Task material: Begin

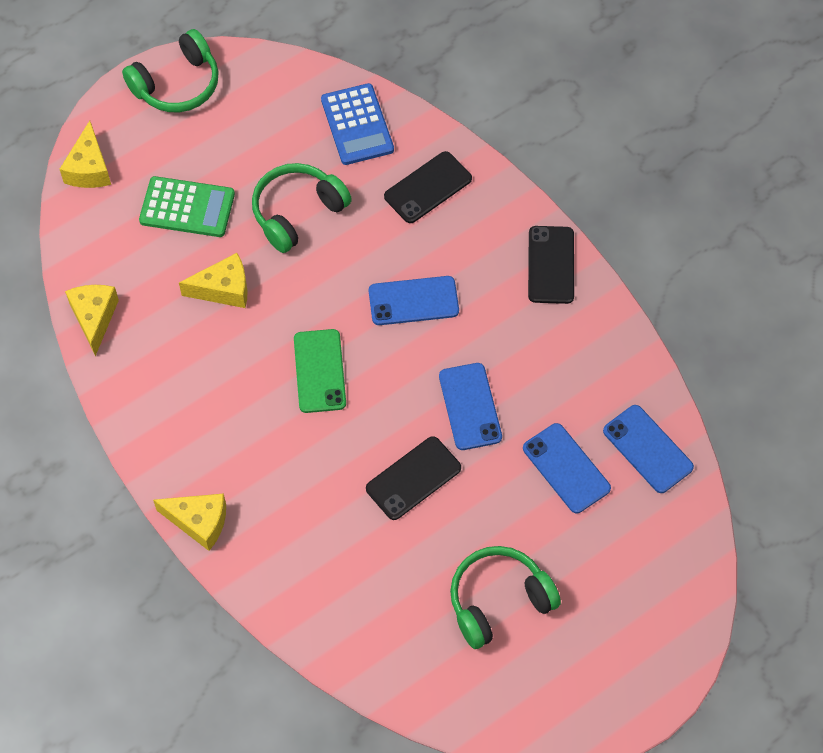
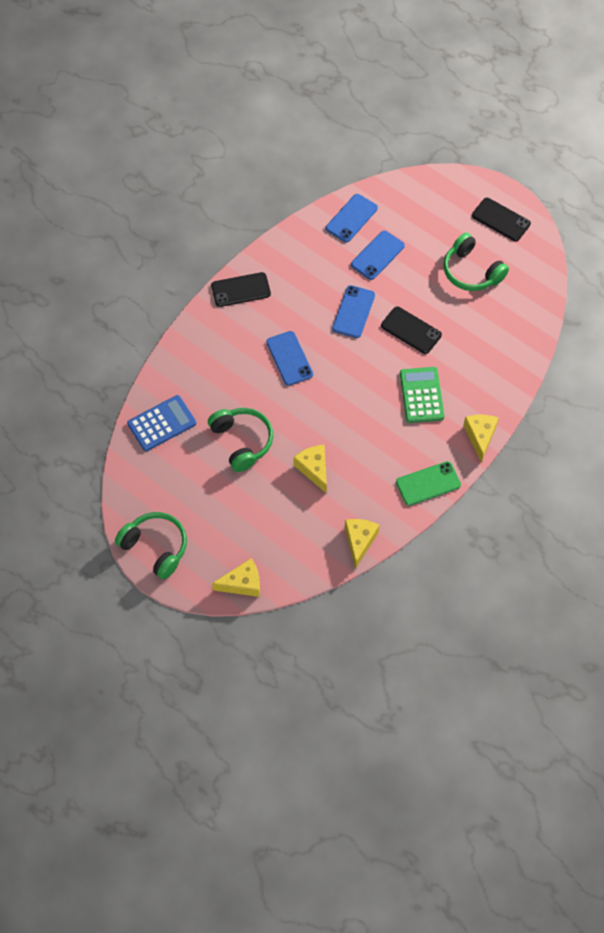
camera: 105 degrees left, 0 degrees up
(94, 318) = (359, 541): yellow cheese -> yellow cheese turned 120 degrees clockwise
(187, 208) = (257, 510): green calculator -> green calculator (421, 395)
(297, 212) = (242, 441): green headphones -> green headphones turned 150 degrees counterclockwise
(319, 371) = (356, 398): green phone -> green phone (428, 483)
(428, 187) = (201, 370): black phone -> black phone (501, 220)
(470, 406) = (353, 312): blue phone -> blue phone turned 45 degrees counterclockwise

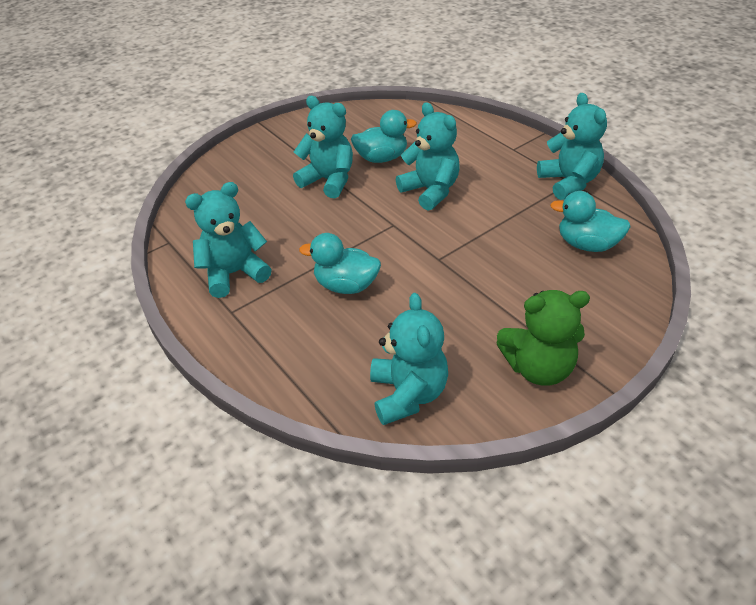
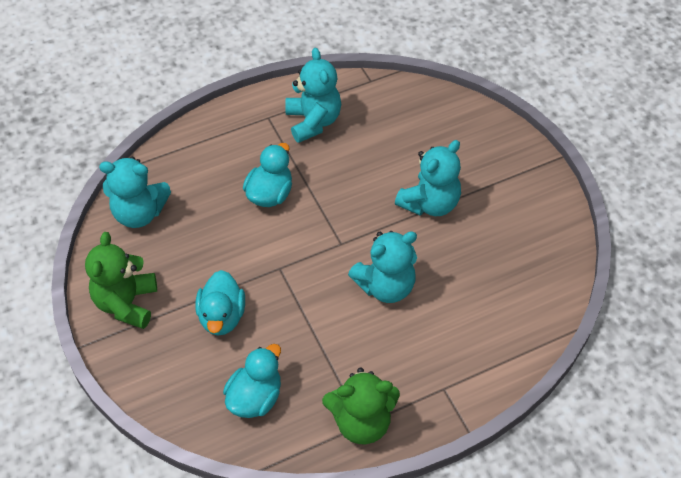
camera: 100 degrees right, 10 degrees up
(382, 158) = (459, 255): turquoise duck -> turquoise duck (222, 316)
(569, 182) = (361, 422): turquoise teddy bear -> green teddy bear

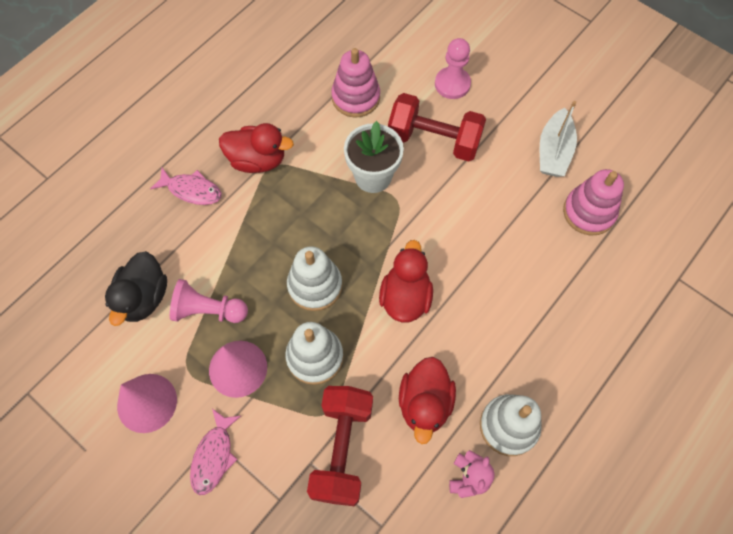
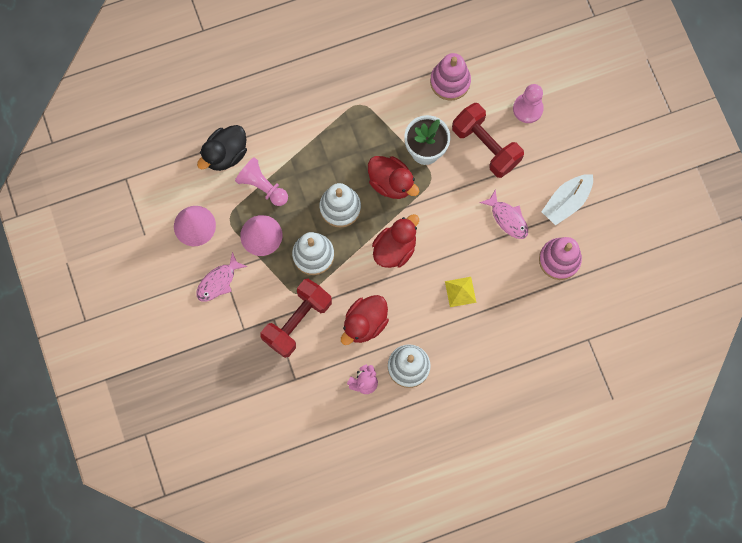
camera: 30 degrees right, 10 degrees up
(192, 190) = (295, 93): pink fish -> pink fish (507, 218)
(257, 160) = (352, 94): red duck -> red duck (391, 183)
(509, 304) = (460, 291): none -> yellow pyramid

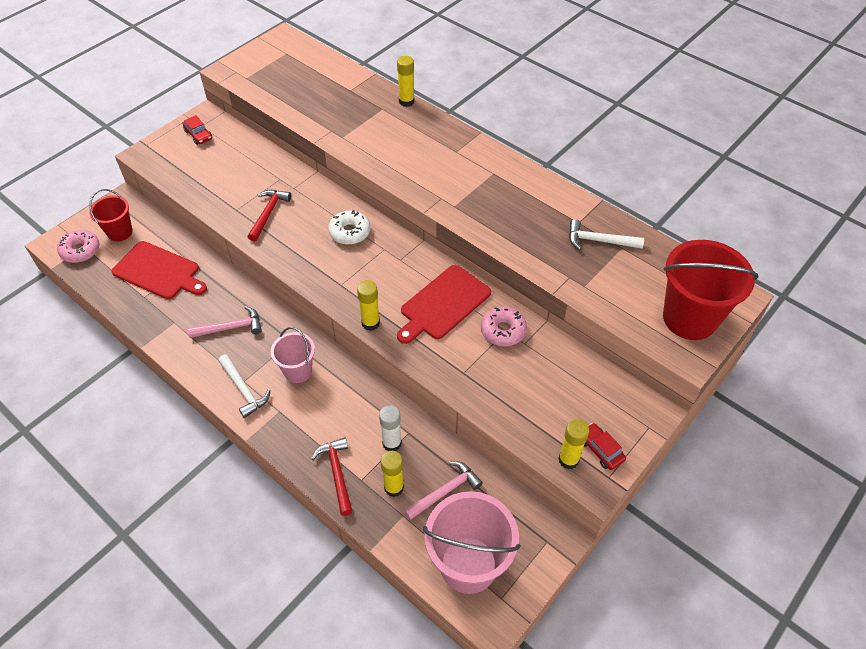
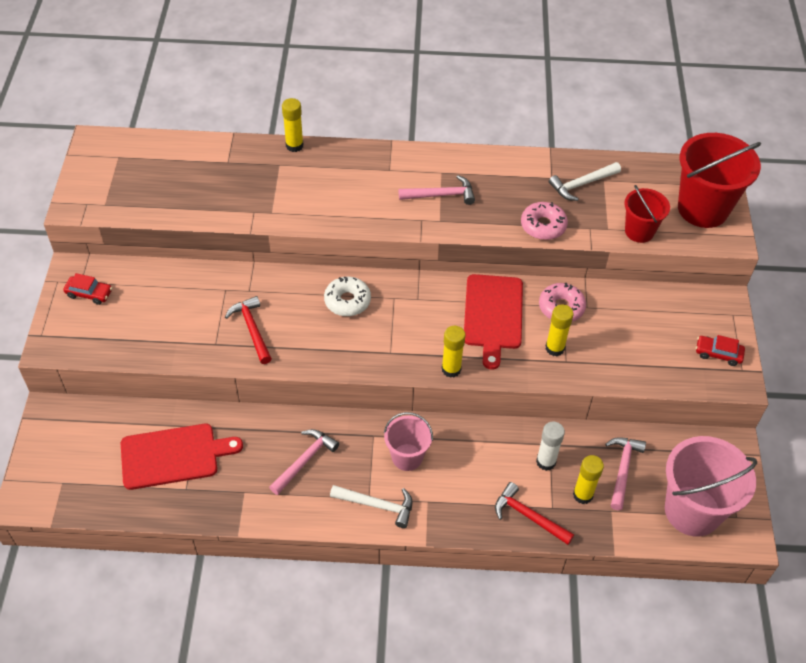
camera: 40 degrees left, 0 degrees up
(80, 250) = (63, 489): pink donut -> pink donut (543, 226)
(120, 232) = (85, 444): red bucket -> red bucket (639, 231)
(475, 189) = (441, 195): none -> pink hammer
(568, 460) = (704, 376): yellow glue stick -> yellow glue stick (554, 348)

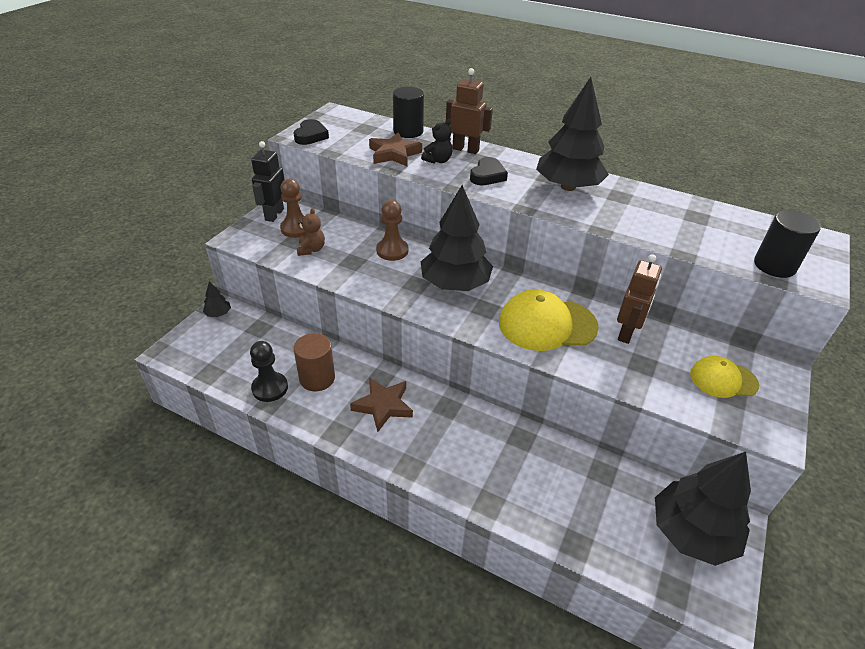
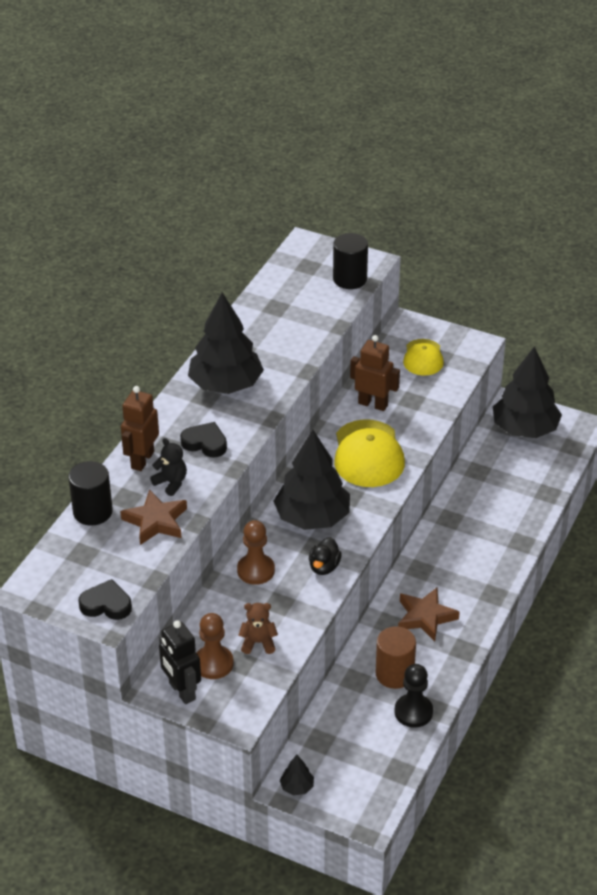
camera: 90 degrees left, 0 degrees up
(274, 214) = (181, 691): black robot -> black robot turned 45 degrees clockwise
(391, 288) = (324, 567): none -> black duck

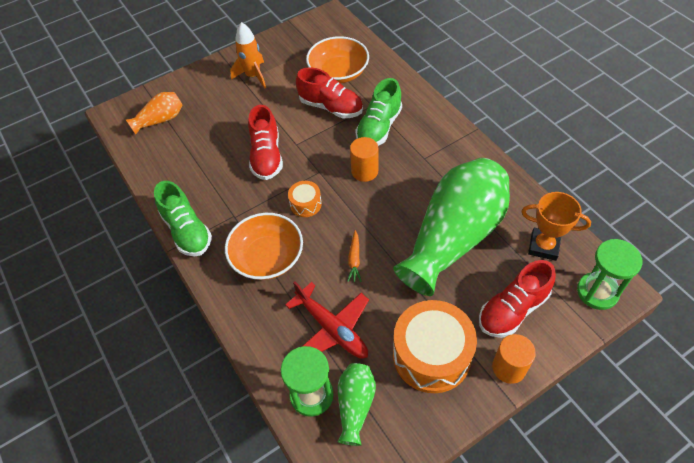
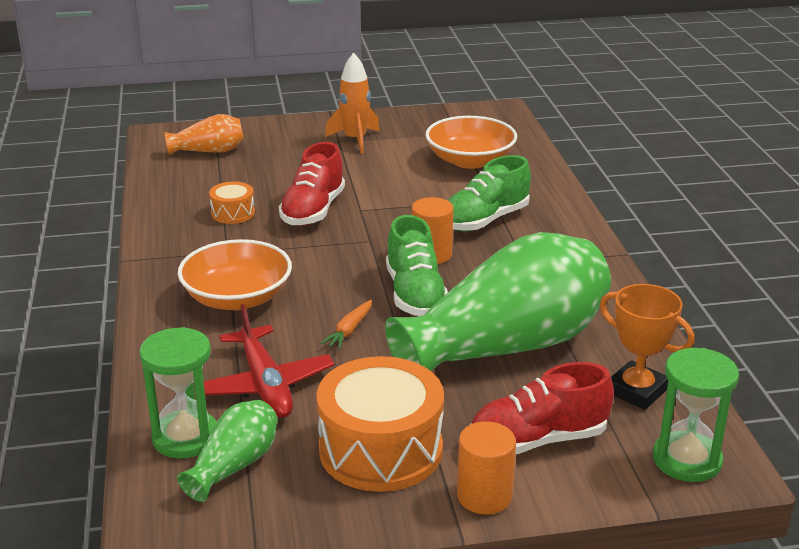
camera: 20 degrees right, 25 degrees down
(187, 231) = (158, 249): green shoe -> green shoe (415, 294)
(305, 204) = (327, 264): orange drum -> orange drum (233, 213)
(331, 107) = (434, 188): red shoe -> none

Task material: End

*Exercise brief*.
Exactly as written, copy the lines from the one containing "camera: 20 degrees right, 25 degrees down" to the end of the entries, both ends included.

*Result of this exercise*.
camera: 20 degrees right, 25 degrees down
(187, 231) = (158, 249): green shoe -> green shoe (415, 294)
(305, 204) = (327, 264): orange drum -> orange drum (233, 213)
(331, 107) = (434, 188): red shoe -> none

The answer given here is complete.